─── GIVEN INFORMATION ───

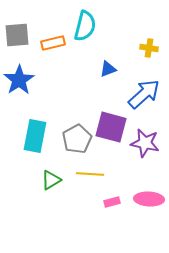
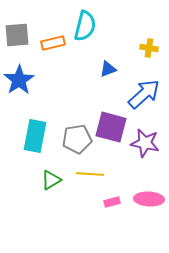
gray pentagon: rotated 20 degrees clockwise
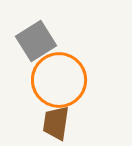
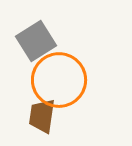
brown trapezoid: moved 14 px left, 7 px up
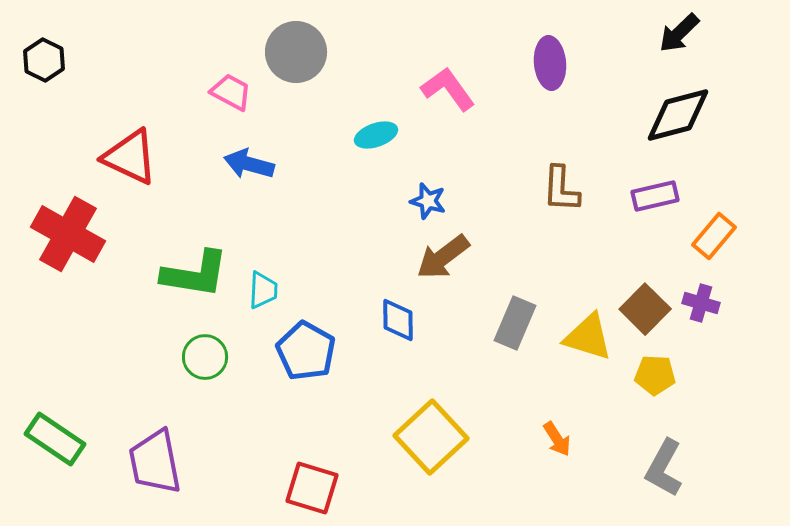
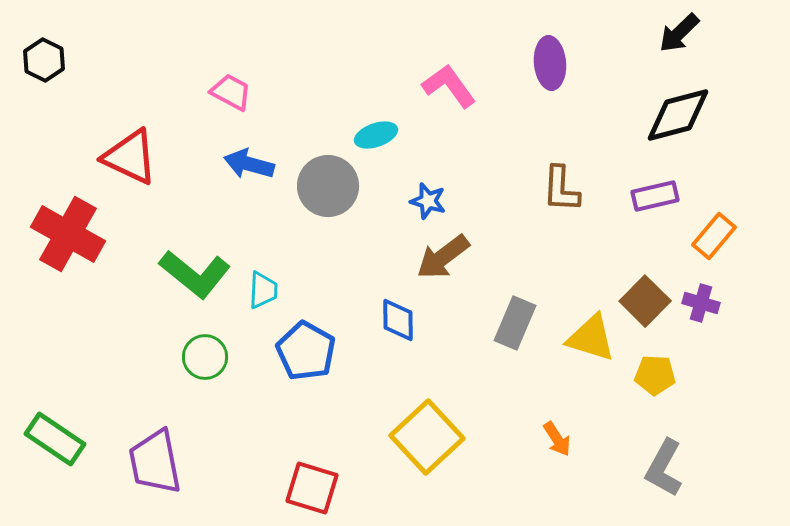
gray circle: moved 32 px right, 134 px down
pink L-shape: moved 1 px right, 3 px up
green L-shape: rotated 30 degrees clockwise
brown square: moved 8 px up
yellow triangle: moved 3 px right, 1 px down
yellow square: moved 4 px left
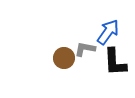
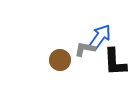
blue arrow: moved 8 px left, 5 px down
brown circle: moved 4 px left, 2 px down
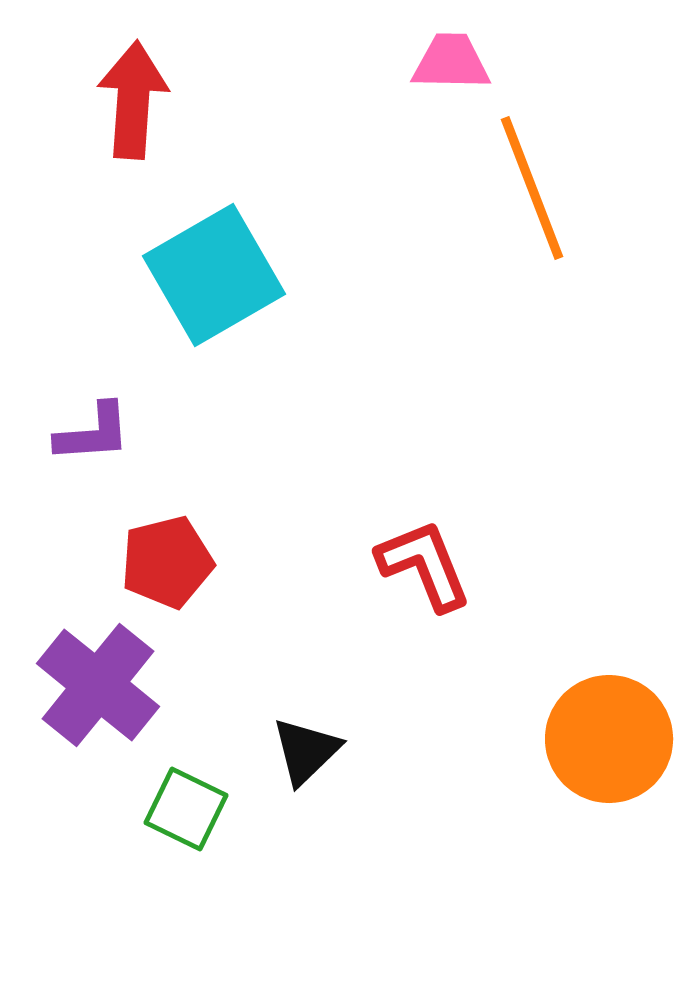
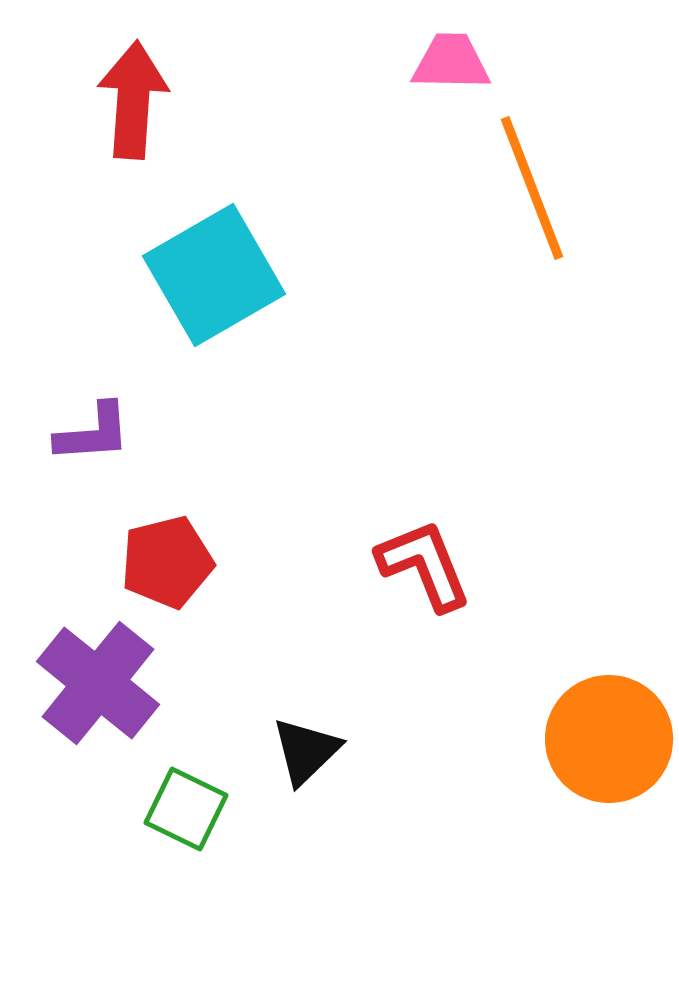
purple cross: moved 2 px up
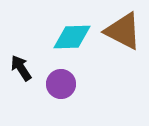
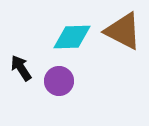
purple circle: moved 2 px left, 3 px up
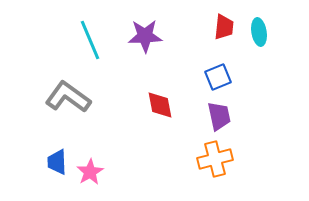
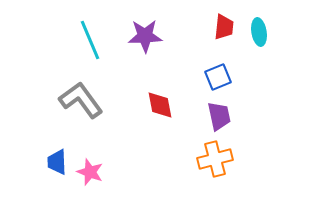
gray L-shape: moved 13 px right, 3 px down; rotated 18 degrees clockwise
pink star: rotated 20 degrees counterclockwise
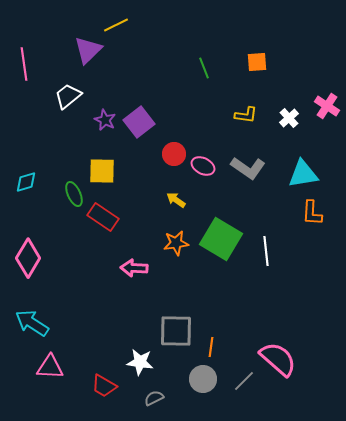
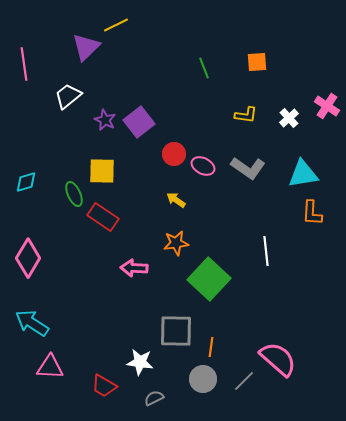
purple triangle: moved 2 px left, 3 px up
green square: moved 12 px left, 40 px down; rotated 12 degrees clockwise
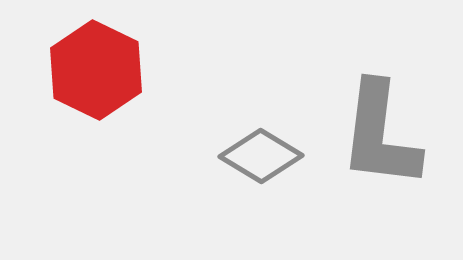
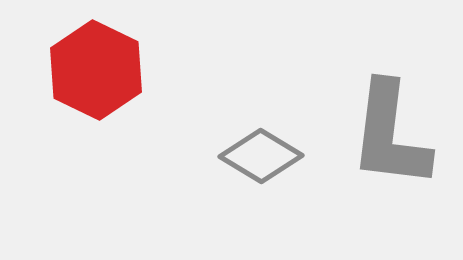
gray L-shape: moved 10 px right
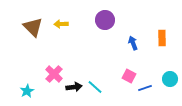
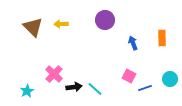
cyan line: moved 2 px down
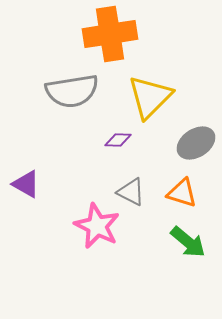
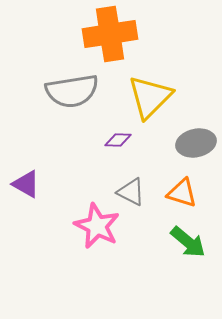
gray ellipse: rotated 21 degrees clockwise
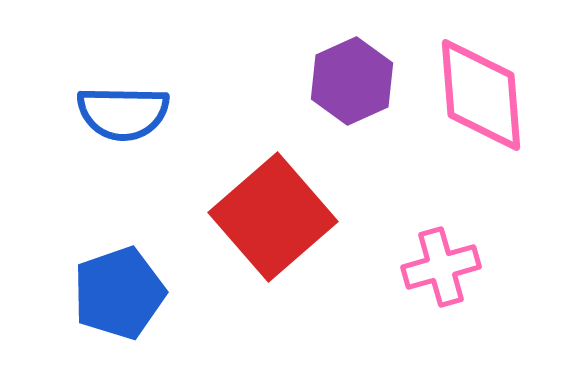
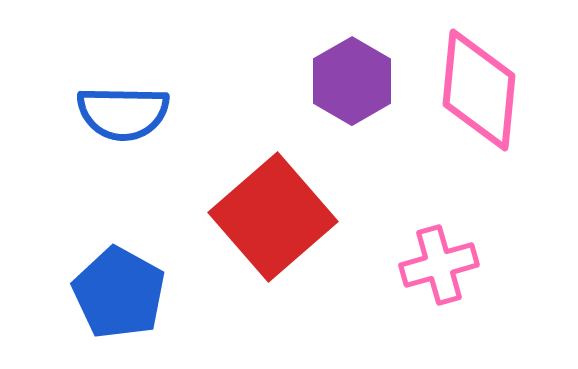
purple hexagon: rotated 6 degrees counterclockwise
pink diamond: moved 2 px left, 5 px up; rotated 10 degrees clockwise
pink cross: moved 2 px left, 2 px up
blue pentagon: rotated 24 degrees counterclockwise
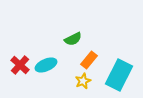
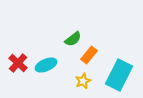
green semicircle: rotated 12 degrees counterclockwise
orange rectangle: moved 5 px up
red cross: moved 2 px left, 2 px up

───

An exact copy of every line from the one containing "green semicircle: rotated" through the last line of the entries is required; please add nothing.

▶ FINAL ANSWER
green semicircle: rotated 12 degrees counterclockwise
orange rectangle: moved 5 px up
red cross: moved 2 px left, 2 px up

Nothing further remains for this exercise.